===== Material shown =====

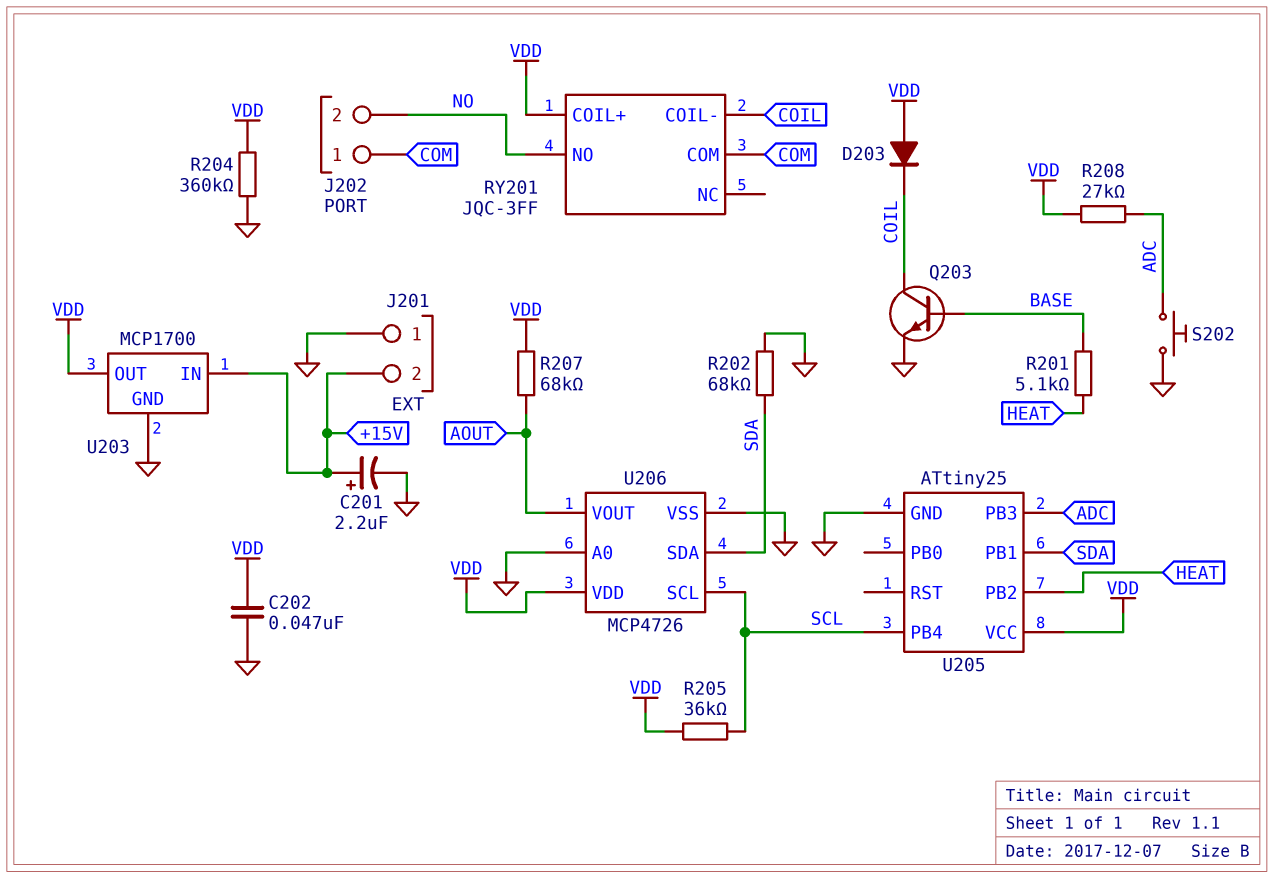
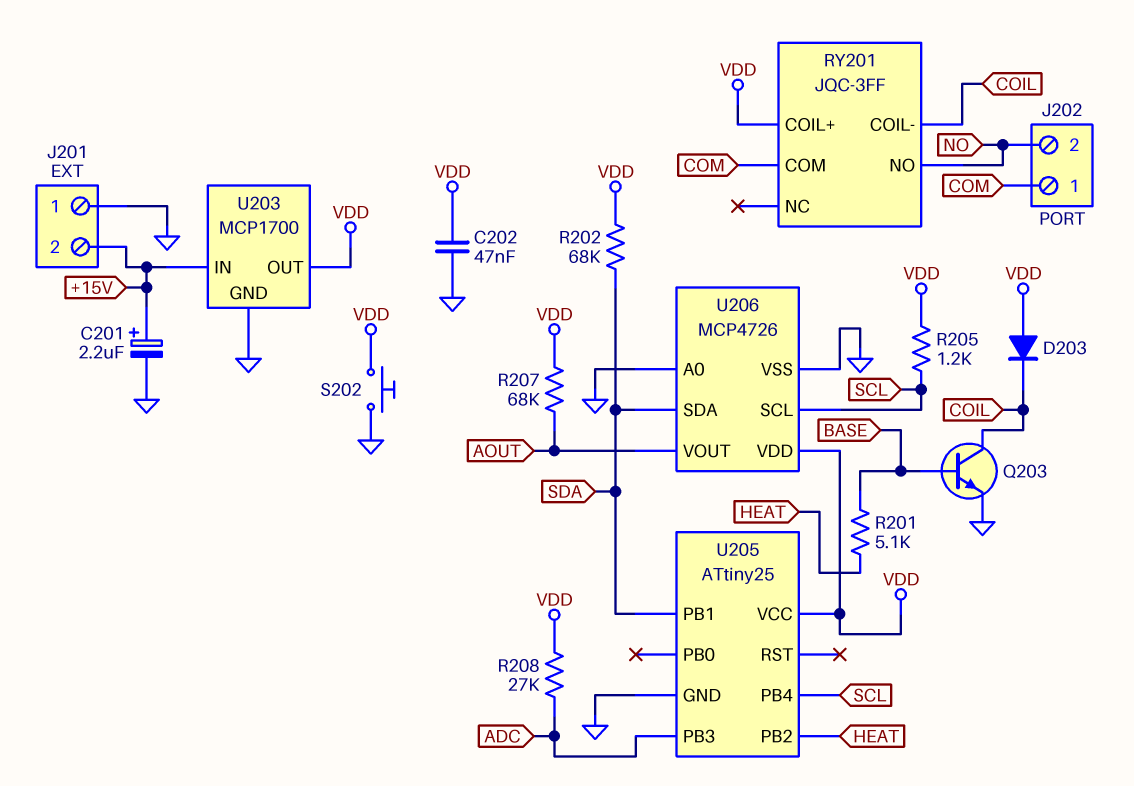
R202: 68k (GND, SDA) -> 68k (SDA, VDD)
R204: 360k (GND, VDD) -> none
R205: 36k (SCL, VDD) -> 1.2k (SCL, VDD)
S202: button (ADC, GND) -> button (GND, VDD)

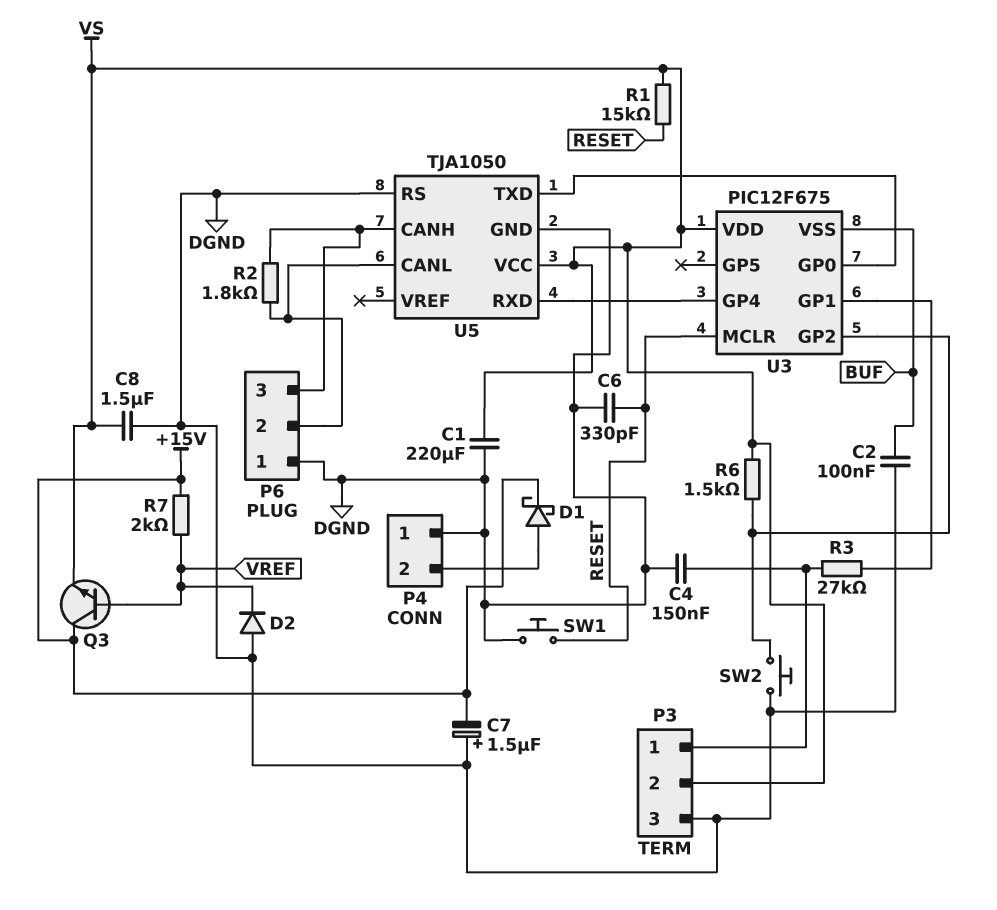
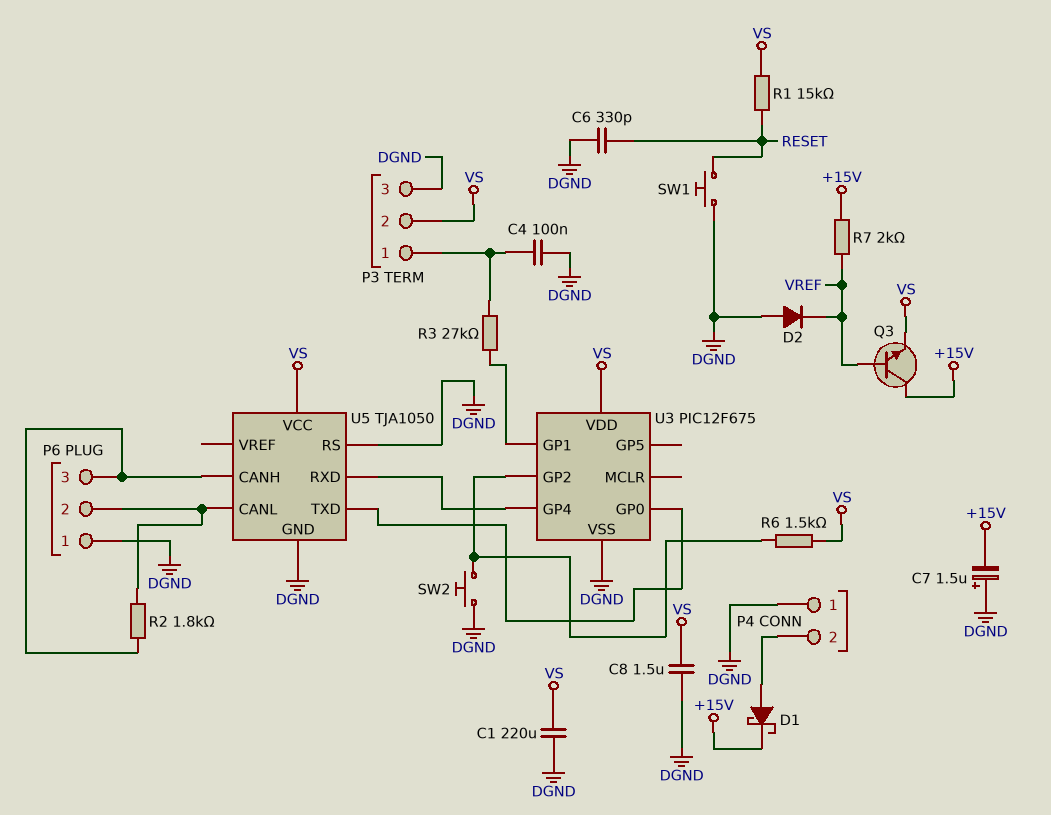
C2: 100nF (BUF, DGND) -> none
C4: 150nF (DGND, P3/1) -> 100nF (DGND, P3/1)
U3 pin MCLR: RESET -> none
U3 pin VSS: BUF -> DGND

=====

Task requirements: Please output each line above exactly and omit all images.

Result of this task:
R202: 68k (GND, SDA) -> 68k (SDA, VDD)
R204: 360k (GND, VDD) -> none
R205: 36k (SCL, VDD) -> 1.2k (SCL, VDD)
S202: button (ADC, GND) -> button (GND, VDD)

C2: 100nF (BUF, DGND) -> none
C4: 150nF (DGND, P3/1) -> 100nF (DGND, P3/1)
U3 pin MCLR: RESET -> none
U3 pin VSS: BUF -> DGND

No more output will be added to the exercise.